◆ Input data ◆
====================
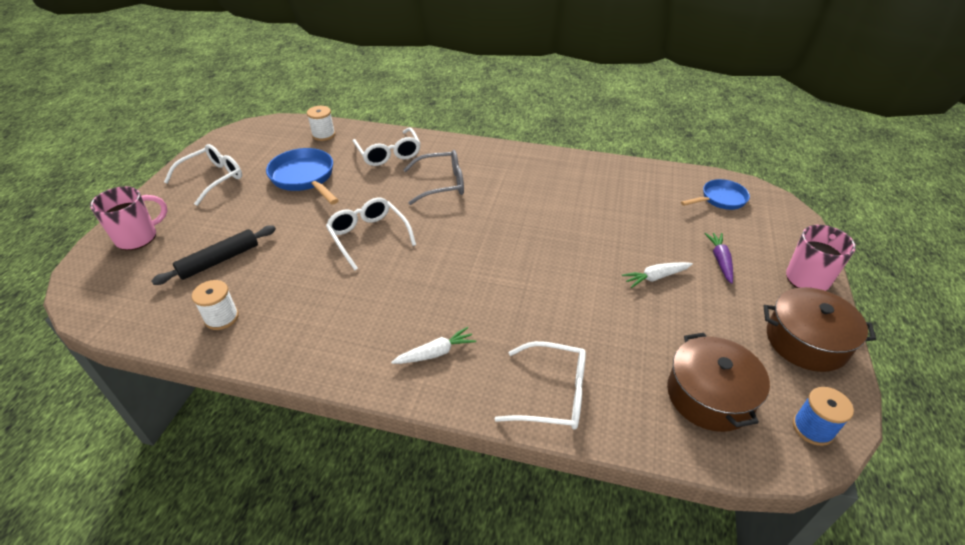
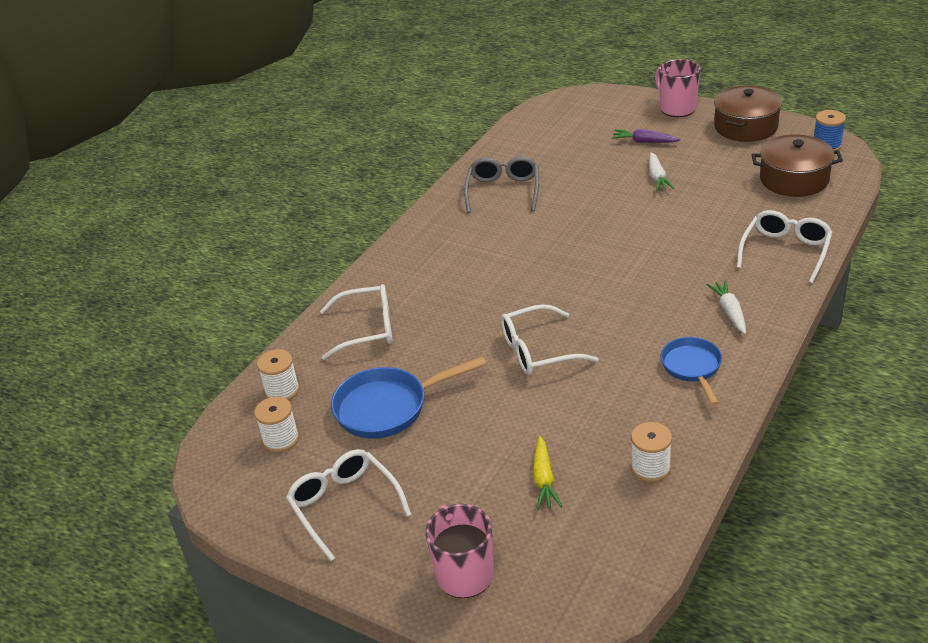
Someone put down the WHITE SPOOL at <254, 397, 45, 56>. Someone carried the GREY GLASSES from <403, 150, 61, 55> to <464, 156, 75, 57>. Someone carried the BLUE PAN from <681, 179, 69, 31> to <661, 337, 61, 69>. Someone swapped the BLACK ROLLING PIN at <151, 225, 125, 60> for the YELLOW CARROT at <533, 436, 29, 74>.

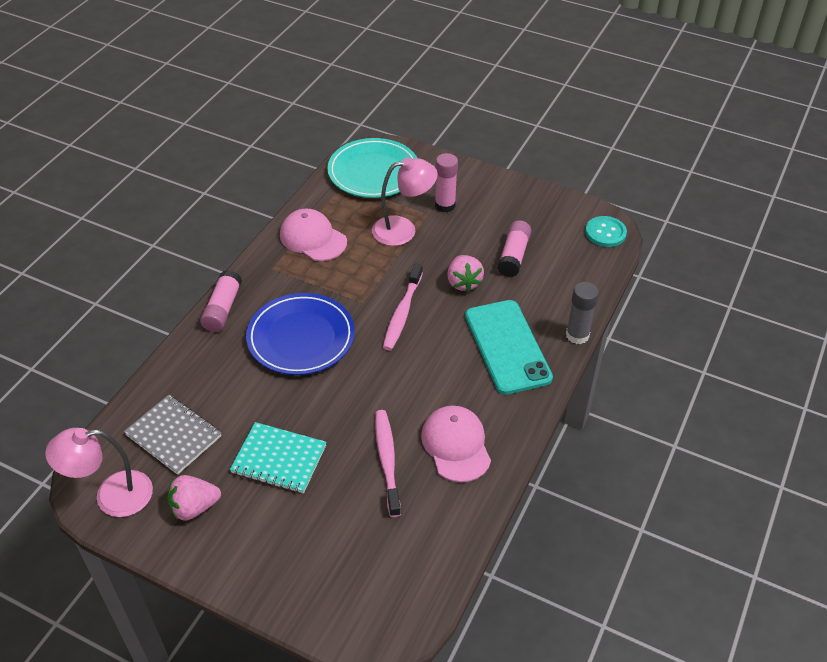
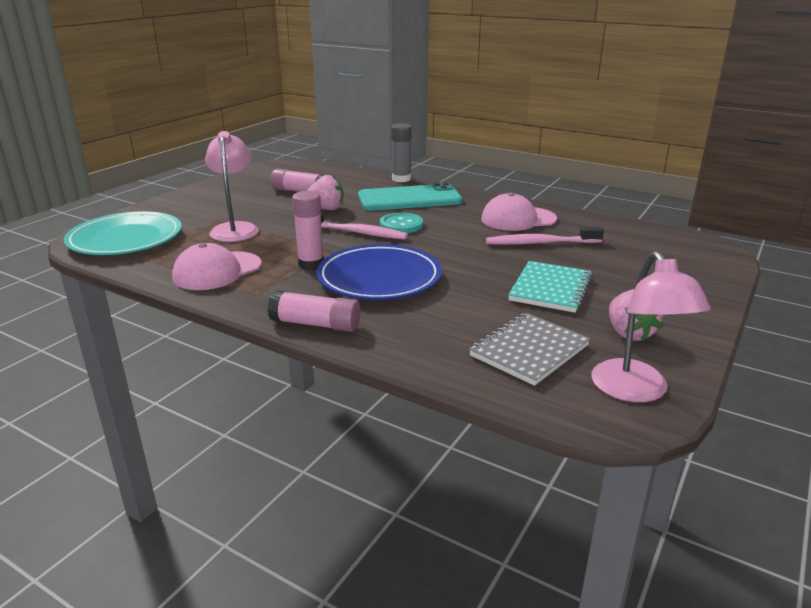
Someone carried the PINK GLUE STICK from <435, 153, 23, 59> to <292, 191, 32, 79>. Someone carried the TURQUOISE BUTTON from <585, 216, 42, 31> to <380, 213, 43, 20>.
====================
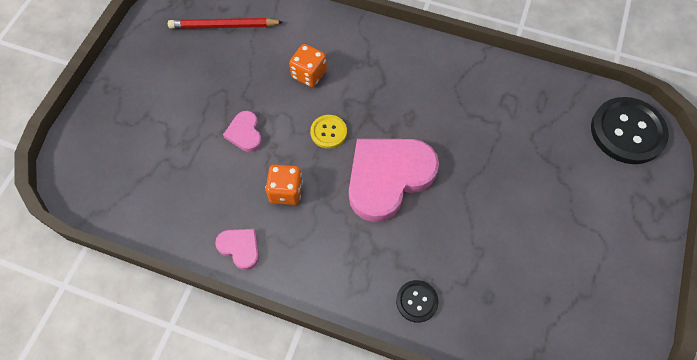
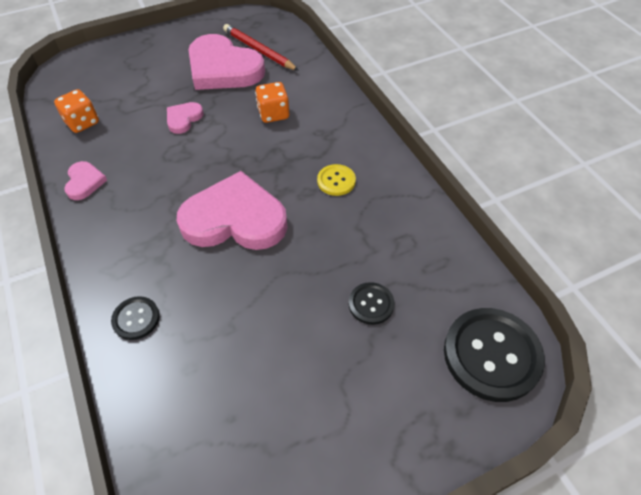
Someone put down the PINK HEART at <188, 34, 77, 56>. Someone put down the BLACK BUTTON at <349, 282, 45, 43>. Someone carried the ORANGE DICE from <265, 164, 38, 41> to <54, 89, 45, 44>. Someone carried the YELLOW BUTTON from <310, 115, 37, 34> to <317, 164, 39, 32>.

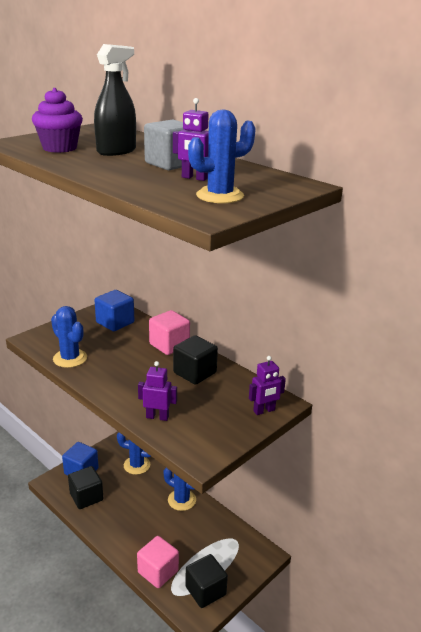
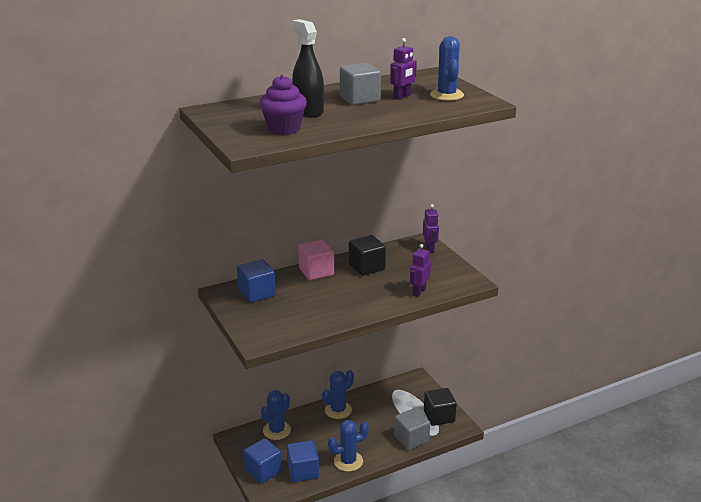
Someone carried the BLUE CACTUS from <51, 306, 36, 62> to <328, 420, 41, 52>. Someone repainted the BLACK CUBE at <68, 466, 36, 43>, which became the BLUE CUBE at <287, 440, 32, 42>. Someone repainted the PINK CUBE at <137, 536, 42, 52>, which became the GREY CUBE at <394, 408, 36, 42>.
====================
◆ Your task ◆
In the data above, find the line containing "Someone put down the WHITE" and the line containing "Someone carried the PINK". Repeat those two lines and everything between them exactly, minus the pictures.

◆ Reply to the exercise ◆
Someone put down the WHITE SPOOL at <254, 397, 45, 56>. Someone carried the GREY GLASSES from <403, 150, 61, 55> to <464, 156, 75, 57>. Someone carried the BLUE PAN from <681, 179, 69, 31> to <661, 337, 61, 69>. Someone swapped the BLACK ROLLING PIN at <151, 225, 125, 60> for the YELLOW CARROT at <533, 436, 29, 74>.

Someone carried the PINK GLUE STICK from <435, 153, 23, 59> to <292, 191, 32, 79>. Someone carried the TURQUOISE BUTTON from <585, 216, 42, 31> to <380, 213, 43, 20>.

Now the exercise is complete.